(Source data begins)
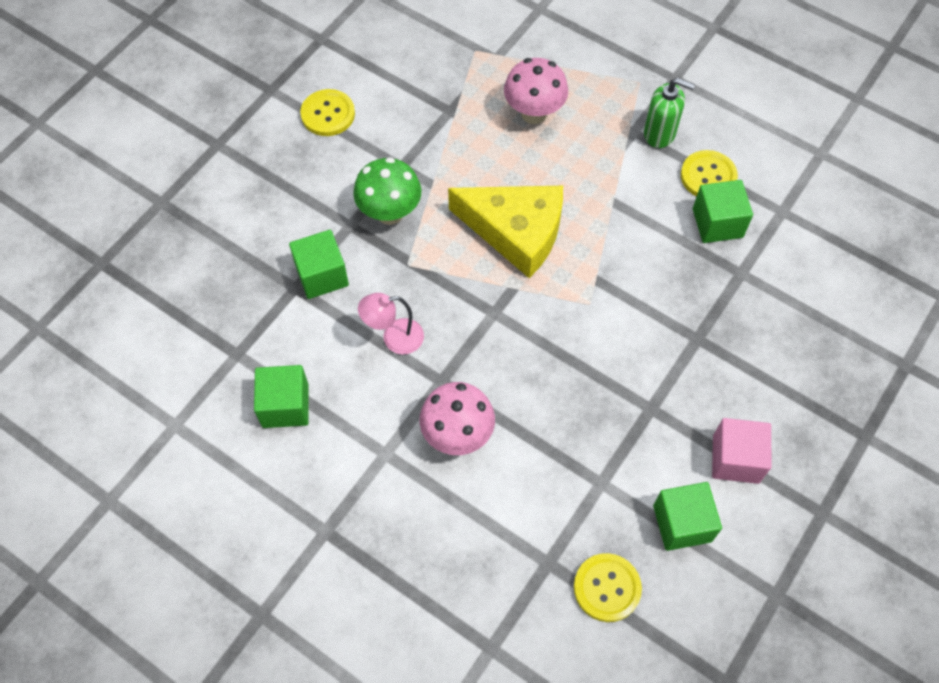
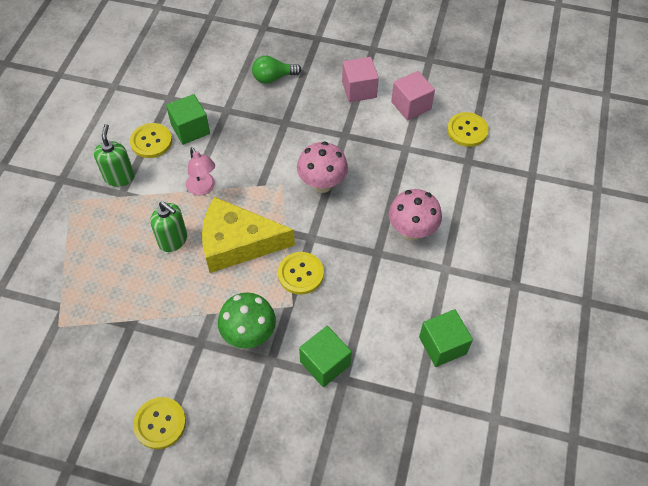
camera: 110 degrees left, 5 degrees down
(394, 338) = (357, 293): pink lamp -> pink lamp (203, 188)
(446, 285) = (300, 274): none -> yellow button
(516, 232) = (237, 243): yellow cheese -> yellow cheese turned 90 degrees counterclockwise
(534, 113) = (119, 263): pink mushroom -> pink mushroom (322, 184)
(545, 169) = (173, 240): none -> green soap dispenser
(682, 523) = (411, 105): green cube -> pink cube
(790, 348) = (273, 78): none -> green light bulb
(Source data ends)
(Source data begins)
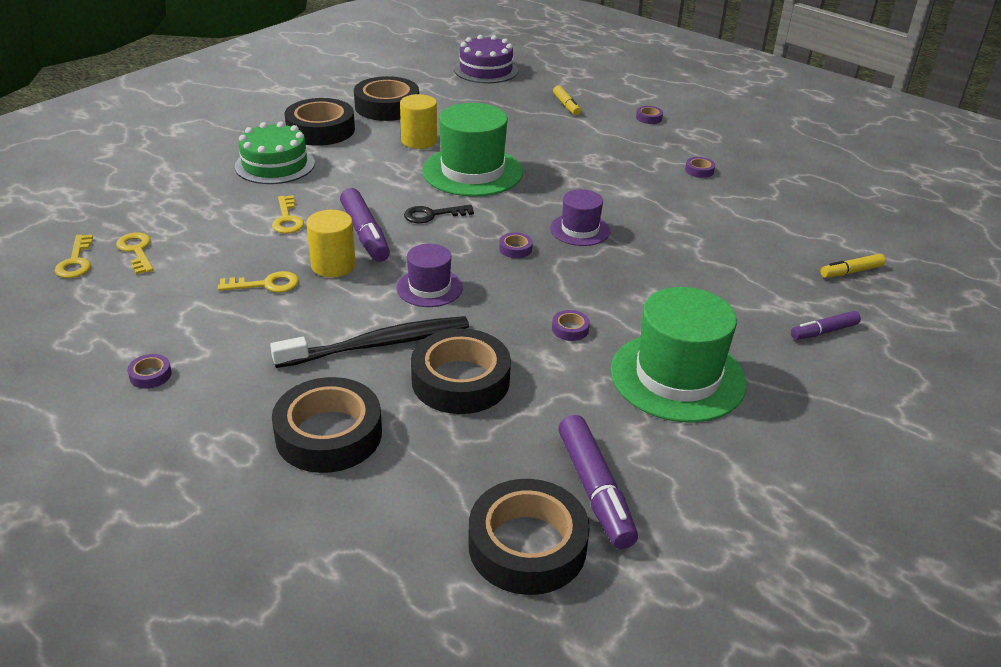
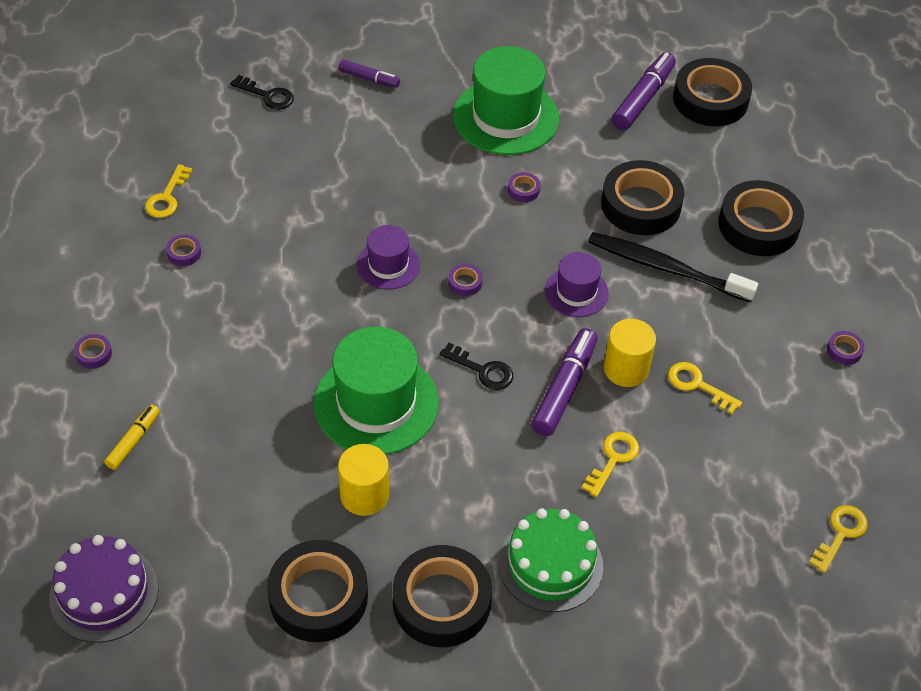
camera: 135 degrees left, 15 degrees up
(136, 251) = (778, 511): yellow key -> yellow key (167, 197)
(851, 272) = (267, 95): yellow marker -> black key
(Source data ends)
(Source data begins)
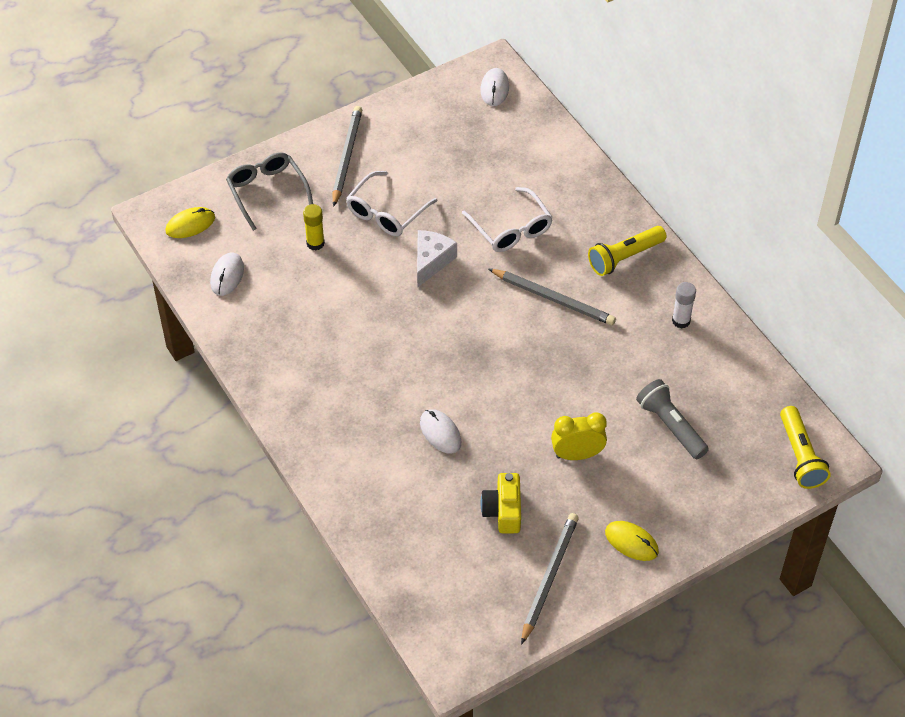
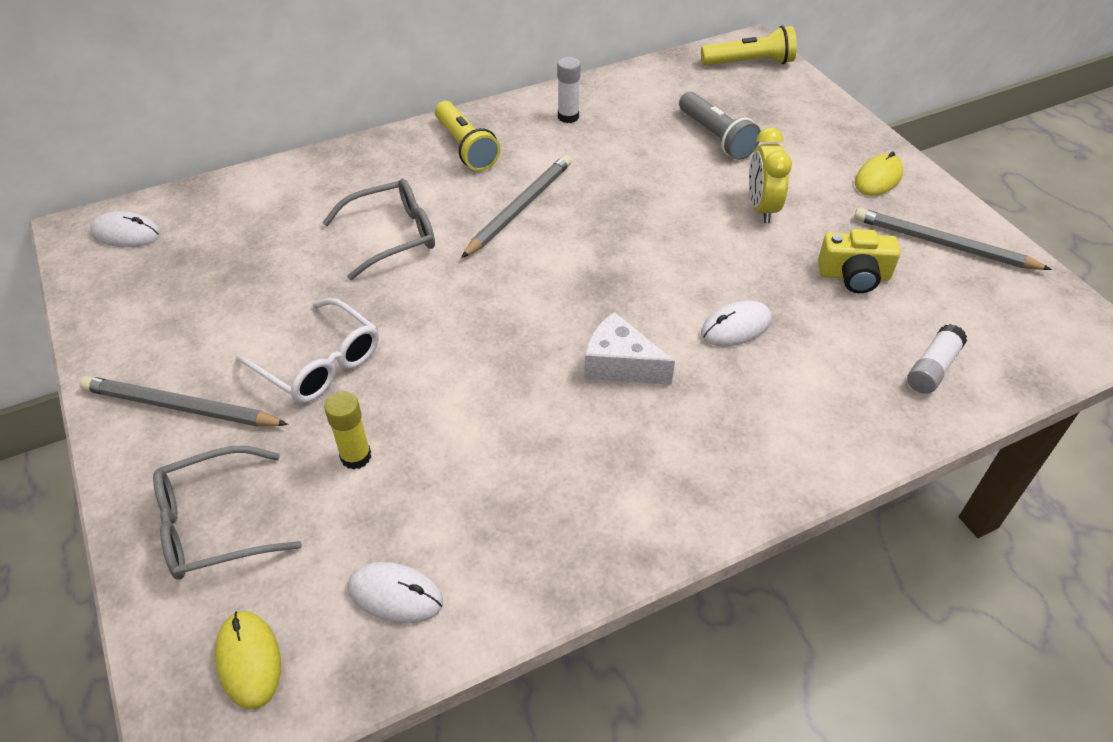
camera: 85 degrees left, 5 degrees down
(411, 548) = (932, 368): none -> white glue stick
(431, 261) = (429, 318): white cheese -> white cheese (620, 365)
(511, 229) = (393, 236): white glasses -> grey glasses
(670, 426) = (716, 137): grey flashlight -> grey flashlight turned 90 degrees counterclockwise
(Source data ends)
Work to complete: Starting with the line that holds "(411, 548) = (932, 368): none" and ending with the line that holds "(670, 426) = (716, 137): grey", retype every line in the data above exactly, and nothing else.

Exercise output:
(411, 548) = (932, 368): none -> white glue stick
(431, 261) = (429, 318): white cheese -> white cheese (620, 365)
(511, 229) = (393, 236): white glasses -> grey glasses
(670, 426) = (716, 137): grey flashlight -> grey flashlight turned 90 degrees counterclockwise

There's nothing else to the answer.